### What you will do
Check every line of the entries below for the word "PUMP", and copy the ones that have it.

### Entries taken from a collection
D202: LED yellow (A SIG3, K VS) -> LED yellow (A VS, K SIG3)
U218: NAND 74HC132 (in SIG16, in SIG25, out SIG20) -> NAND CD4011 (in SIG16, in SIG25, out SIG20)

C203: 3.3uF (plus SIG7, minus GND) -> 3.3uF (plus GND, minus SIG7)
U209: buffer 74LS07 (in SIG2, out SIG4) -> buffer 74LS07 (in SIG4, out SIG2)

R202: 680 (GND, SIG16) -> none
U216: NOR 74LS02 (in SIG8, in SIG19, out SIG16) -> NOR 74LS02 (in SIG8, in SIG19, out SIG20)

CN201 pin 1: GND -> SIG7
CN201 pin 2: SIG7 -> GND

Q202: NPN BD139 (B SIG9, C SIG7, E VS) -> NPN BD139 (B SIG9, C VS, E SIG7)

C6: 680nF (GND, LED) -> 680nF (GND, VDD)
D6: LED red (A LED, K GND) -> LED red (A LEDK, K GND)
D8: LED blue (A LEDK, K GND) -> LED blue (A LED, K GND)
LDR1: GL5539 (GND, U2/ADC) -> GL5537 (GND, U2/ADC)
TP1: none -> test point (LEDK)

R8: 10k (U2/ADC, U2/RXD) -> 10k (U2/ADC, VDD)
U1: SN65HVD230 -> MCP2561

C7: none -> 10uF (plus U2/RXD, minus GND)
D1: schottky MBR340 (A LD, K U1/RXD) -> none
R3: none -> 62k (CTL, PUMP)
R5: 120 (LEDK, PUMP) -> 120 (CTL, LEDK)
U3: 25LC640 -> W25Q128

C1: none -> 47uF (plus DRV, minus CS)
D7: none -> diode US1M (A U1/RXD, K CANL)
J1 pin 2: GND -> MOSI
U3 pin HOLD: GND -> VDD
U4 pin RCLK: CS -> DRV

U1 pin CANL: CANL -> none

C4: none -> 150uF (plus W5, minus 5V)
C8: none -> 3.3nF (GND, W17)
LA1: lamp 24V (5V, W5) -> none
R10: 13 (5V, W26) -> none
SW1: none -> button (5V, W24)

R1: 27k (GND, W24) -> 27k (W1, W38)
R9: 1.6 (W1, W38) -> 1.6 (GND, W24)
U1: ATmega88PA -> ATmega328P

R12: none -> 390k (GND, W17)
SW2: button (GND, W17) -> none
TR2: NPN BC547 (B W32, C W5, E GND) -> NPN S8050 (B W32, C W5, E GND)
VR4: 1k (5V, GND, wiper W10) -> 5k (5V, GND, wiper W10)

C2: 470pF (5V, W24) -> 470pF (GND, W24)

### Task result
R3: none -> 62k (CTL, PUMP)
R5: 120 (LEDK, PUMP) -> 120 (CTL, LEDK)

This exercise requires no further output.